**Requirement**:
Copy, word for word, the opening line of the data and each line after it until the line that contains "(467, 188) = (417, 140): brown", which is included. Leave the pictures out.

**Supplied material**:
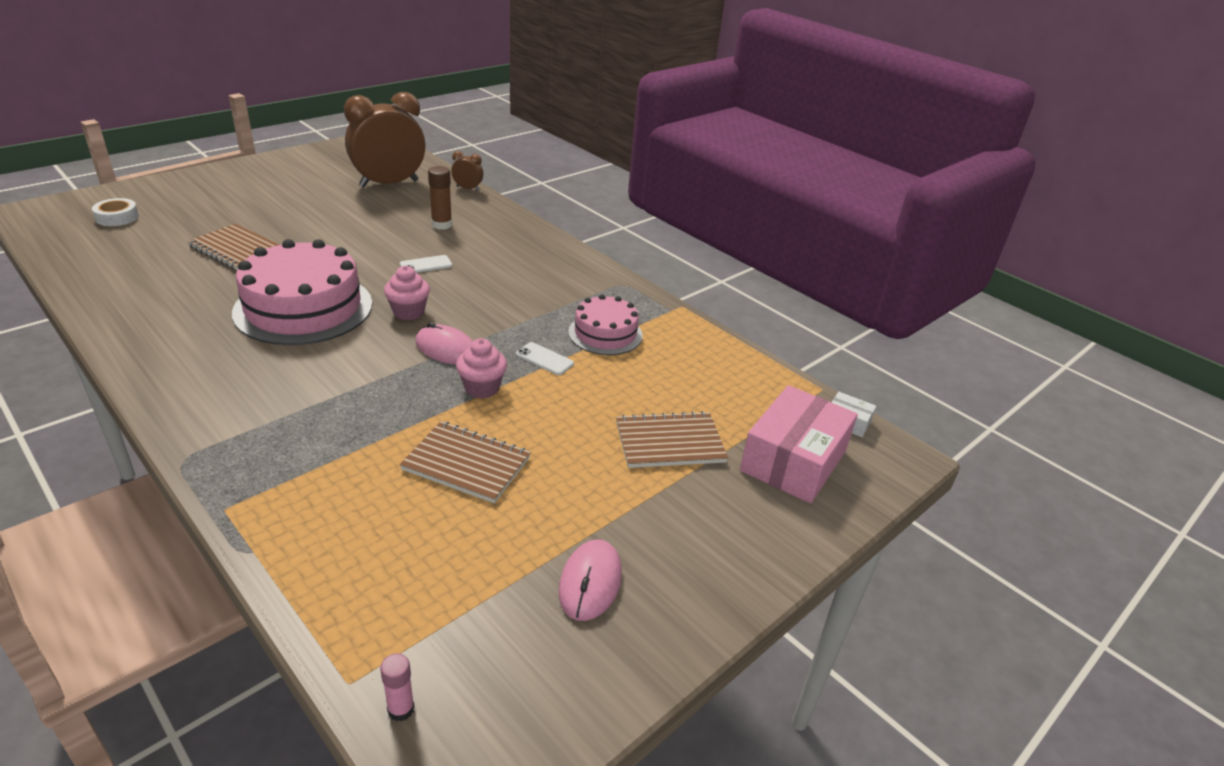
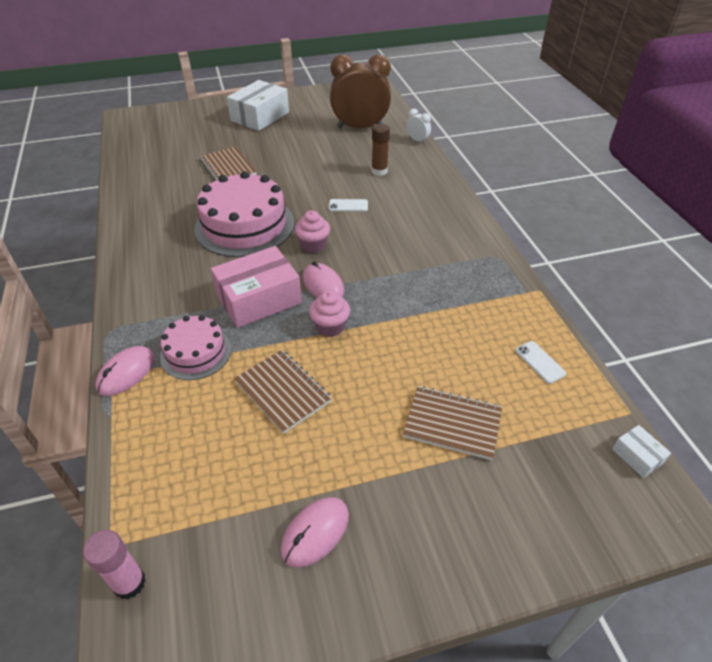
camera: 30 degrees right, 10 degrees up
(117, 217) = (170, 129): white tape -> none
(242, 499) = (126, 372): none -> pink mouse
(245, 187) = (260, 116): none -> white box
(401, 709) = (129, 583): pink glue stick -> pink glue stick, size x1.58
(467, 188) = (417, 140): brown clock -> white clock
(544, 359) = (392, 313): white phone -> white phone (540, 362)
(605, 333) = (455, 301): pink cake -> pink cake (196, 352)
(793, 460) = (557, 479): pink box -> pink box (259, 299)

**Response to the exercise**:
camera: 30 degrees right, 10 degrees up
(117, 217) = (170, 129): white tape -> none
(242, 499) = (126, 372): none -> pink mouse
(245, 187) = (260, 116): none -> white box
(401, 709) = (129, 583): pink glue stick -> pink glue stick, size x1.58
(467, 188) = (417, 140): brown clock -> white clock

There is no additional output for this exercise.